Input data:

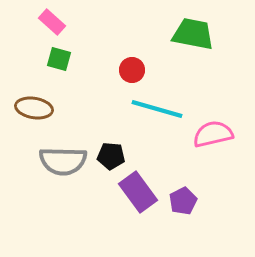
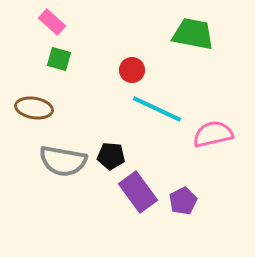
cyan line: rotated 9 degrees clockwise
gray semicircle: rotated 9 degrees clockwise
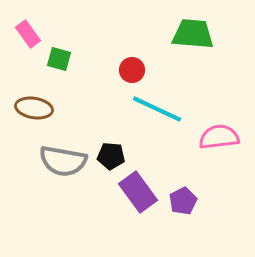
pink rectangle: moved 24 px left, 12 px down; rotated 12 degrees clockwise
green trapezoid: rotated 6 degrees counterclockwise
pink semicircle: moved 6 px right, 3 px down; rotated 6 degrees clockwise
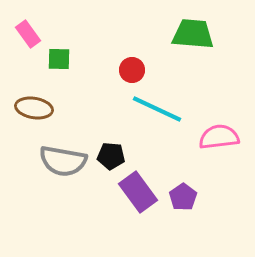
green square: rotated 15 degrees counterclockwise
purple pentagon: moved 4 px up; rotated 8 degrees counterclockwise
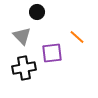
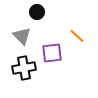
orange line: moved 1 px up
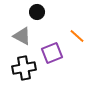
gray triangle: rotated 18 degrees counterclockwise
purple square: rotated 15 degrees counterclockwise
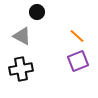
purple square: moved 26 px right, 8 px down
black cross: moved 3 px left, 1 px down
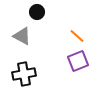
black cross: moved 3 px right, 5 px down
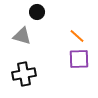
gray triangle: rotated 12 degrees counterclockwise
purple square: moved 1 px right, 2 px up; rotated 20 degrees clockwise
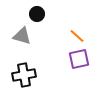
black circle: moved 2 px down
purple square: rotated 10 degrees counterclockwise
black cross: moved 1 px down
...
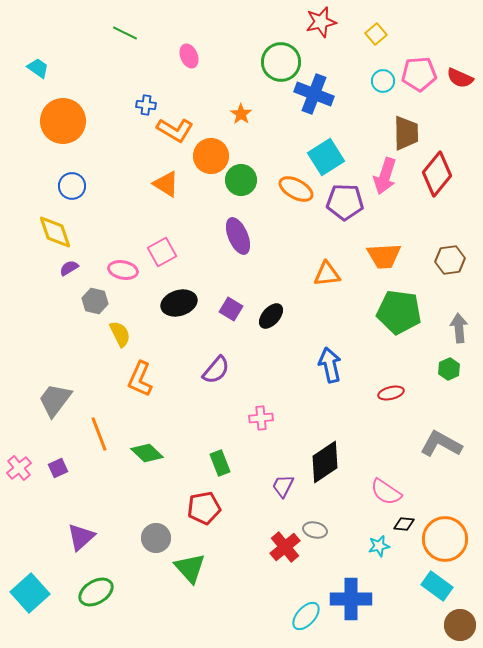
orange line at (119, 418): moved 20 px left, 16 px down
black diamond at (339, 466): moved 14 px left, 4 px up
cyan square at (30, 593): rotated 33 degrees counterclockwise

Exercise:
Quote the lines starting at the one containing "pink rectangle: moved" and ending at the one containing "purple square: moved 1", leaving out the picture lines.

Exercise solution:
pink rectangle: moved 24 px left, 12 px down; rotated 12 degrees clockwise
green trapezoid: rotated 6 degrees counterclockwise
pink semicircle: moved 6 px right, 3 px down; rotated 6 degrees clockwise
green square: rotated 15 degrees counterclockwise
purple pentagon: moved 4 px up; rotated 8 degrees counterclockwise
orange line: moved 1 px up
gray triangle: rotated 18 degrees counterclockwise
purple square: rotated 15 degrees counterclockwise
purple square: moved 26 px right, 8 px down
black cross: moved 3 px left, 1 px down
black cross: moved 3 px right, 5 px down
gray triangle: rotated 12 degrees counterclockwise
purple square: moved 1 px right, 2 px up; rotated 20 degrees clockwise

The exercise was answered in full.